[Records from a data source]

━━━━━━━━

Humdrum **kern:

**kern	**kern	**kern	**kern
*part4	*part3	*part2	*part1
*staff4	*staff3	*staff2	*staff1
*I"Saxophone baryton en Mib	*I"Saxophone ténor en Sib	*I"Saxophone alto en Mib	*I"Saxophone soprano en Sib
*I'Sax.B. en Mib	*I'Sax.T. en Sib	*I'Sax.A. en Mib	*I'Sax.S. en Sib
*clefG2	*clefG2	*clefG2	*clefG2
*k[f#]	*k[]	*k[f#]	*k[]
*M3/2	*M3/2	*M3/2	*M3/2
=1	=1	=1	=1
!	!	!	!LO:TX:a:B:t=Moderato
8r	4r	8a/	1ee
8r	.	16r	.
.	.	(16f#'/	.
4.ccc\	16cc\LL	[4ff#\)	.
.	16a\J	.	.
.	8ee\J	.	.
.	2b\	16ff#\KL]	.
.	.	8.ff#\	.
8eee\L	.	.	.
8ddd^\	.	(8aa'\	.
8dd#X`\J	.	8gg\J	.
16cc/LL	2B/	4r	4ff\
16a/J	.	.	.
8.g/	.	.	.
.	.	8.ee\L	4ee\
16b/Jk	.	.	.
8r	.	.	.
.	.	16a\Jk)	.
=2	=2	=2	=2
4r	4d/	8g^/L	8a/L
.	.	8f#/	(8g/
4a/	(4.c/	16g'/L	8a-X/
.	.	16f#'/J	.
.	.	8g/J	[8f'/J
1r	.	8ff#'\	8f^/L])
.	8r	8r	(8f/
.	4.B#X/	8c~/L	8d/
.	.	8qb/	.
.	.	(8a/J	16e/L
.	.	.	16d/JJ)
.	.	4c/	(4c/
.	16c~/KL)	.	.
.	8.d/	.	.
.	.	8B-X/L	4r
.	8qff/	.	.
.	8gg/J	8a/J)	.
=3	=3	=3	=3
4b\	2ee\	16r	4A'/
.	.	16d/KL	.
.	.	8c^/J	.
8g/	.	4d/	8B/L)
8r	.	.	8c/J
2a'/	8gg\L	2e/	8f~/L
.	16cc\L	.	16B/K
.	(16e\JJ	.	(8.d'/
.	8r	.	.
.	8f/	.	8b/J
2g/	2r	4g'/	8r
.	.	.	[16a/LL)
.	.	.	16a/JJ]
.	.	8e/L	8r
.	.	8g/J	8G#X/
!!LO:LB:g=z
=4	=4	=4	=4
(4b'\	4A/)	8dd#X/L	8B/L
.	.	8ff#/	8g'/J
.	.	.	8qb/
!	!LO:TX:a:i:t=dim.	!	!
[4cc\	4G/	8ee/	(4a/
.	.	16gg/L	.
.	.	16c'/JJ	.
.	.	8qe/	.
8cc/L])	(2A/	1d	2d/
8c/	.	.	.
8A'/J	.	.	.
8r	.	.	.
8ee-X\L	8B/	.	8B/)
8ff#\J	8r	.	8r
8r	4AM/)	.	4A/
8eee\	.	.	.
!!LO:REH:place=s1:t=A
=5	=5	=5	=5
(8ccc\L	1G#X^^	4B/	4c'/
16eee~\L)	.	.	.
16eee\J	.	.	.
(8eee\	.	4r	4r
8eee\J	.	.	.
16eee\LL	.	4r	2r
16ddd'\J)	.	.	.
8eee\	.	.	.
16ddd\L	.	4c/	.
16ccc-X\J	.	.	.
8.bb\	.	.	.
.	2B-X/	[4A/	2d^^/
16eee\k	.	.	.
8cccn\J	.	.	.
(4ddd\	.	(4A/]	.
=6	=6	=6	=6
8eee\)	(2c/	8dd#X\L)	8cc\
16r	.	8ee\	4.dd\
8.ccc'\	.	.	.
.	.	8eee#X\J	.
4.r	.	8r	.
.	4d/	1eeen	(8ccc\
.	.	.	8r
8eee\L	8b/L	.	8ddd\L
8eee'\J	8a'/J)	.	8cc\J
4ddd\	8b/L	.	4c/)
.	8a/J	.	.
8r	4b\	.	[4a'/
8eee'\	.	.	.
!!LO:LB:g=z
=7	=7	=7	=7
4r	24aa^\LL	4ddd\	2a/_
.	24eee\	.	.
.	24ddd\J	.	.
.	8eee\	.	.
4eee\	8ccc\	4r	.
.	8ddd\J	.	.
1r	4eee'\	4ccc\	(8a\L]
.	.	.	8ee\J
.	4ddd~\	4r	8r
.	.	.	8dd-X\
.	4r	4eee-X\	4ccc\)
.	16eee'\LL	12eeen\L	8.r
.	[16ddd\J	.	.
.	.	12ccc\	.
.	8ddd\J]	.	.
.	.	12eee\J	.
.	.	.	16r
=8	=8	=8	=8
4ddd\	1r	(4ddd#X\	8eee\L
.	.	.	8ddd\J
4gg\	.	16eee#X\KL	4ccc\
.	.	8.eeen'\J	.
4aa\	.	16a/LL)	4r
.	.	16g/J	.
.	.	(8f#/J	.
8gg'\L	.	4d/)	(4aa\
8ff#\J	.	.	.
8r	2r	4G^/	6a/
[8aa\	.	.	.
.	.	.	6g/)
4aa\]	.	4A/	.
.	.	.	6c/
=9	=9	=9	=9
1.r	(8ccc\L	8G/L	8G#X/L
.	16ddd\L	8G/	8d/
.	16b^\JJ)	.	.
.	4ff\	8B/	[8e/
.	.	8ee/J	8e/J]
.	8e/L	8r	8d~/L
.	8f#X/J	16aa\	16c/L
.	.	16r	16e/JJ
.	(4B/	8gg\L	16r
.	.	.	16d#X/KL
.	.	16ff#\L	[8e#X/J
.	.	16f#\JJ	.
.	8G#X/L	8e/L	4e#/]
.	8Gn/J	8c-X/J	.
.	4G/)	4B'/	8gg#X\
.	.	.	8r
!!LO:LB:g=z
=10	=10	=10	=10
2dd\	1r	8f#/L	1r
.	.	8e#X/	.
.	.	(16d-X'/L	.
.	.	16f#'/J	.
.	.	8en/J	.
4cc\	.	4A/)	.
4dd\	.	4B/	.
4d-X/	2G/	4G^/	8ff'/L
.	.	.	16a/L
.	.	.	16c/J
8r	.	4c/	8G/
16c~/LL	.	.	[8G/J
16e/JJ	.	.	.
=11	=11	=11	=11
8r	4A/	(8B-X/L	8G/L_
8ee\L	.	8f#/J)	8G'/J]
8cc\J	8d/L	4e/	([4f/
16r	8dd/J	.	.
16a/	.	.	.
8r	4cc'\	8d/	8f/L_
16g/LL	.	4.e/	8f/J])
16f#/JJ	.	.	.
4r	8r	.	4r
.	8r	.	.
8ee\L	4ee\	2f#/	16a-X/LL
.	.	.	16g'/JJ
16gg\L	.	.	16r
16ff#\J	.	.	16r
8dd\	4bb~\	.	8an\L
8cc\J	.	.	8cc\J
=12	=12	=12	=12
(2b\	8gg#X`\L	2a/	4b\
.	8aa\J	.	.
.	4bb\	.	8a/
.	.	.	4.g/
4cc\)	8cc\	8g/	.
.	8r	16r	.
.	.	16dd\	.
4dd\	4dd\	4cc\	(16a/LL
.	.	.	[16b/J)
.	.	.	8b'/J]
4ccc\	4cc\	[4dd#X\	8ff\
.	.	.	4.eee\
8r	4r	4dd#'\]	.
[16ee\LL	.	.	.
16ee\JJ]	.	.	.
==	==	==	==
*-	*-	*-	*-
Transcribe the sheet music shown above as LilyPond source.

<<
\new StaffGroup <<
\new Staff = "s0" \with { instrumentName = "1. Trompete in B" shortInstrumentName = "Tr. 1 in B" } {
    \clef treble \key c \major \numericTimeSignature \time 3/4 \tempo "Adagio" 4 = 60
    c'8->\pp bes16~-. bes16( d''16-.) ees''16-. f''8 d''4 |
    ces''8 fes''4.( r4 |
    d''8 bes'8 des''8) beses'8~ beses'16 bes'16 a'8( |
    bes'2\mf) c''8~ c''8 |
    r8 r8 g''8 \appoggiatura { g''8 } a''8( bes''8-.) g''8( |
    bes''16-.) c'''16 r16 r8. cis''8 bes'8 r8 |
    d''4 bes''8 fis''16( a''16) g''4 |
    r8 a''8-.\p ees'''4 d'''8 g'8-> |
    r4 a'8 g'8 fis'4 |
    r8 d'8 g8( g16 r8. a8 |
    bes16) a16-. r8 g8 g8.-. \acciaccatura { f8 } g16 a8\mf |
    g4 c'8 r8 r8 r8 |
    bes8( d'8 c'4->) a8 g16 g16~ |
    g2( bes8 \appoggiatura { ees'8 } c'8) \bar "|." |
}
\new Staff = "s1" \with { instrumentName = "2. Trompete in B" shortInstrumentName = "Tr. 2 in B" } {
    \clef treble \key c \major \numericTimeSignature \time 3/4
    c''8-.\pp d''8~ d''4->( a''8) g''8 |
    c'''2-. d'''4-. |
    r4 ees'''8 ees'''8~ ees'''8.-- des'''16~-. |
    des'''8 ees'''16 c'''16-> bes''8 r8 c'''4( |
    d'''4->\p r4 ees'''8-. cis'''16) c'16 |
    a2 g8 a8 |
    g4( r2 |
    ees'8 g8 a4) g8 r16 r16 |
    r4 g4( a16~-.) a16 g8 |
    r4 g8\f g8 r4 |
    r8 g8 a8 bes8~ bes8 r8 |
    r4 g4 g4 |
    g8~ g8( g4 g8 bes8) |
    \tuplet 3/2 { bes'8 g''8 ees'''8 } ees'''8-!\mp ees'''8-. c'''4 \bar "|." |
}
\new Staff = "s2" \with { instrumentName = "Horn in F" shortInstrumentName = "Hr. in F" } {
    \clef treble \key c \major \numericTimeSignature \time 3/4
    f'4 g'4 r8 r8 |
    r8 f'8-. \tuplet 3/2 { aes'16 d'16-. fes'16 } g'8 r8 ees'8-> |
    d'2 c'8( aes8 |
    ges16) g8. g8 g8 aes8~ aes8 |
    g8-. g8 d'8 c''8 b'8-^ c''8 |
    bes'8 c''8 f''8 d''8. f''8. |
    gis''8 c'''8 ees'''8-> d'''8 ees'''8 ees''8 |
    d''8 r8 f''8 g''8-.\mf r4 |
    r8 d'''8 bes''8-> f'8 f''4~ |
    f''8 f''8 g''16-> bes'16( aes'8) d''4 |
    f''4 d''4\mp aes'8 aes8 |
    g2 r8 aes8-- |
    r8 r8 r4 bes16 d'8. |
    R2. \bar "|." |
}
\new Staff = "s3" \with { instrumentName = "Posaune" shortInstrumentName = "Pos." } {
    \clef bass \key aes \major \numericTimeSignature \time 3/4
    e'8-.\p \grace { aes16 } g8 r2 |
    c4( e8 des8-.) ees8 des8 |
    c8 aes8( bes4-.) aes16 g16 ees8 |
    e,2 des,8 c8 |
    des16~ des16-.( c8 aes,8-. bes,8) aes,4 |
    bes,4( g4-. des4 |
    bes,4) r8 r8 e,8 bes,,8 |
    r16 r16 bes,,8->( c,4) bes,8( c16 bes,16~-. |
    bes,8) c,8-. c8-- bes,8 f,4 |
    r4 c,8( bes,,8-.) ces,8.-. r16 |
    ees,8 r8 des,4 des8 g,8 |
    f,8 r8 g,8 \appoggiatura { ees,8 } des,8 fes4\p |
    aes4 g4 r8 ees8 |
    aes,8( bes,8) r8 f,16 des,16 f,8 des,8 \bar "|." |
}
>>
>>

━━━━━━━━

[Goal]
How many lines in the material above contain the string "instrumentName"? Give only the number.

[Response to the exercise]
4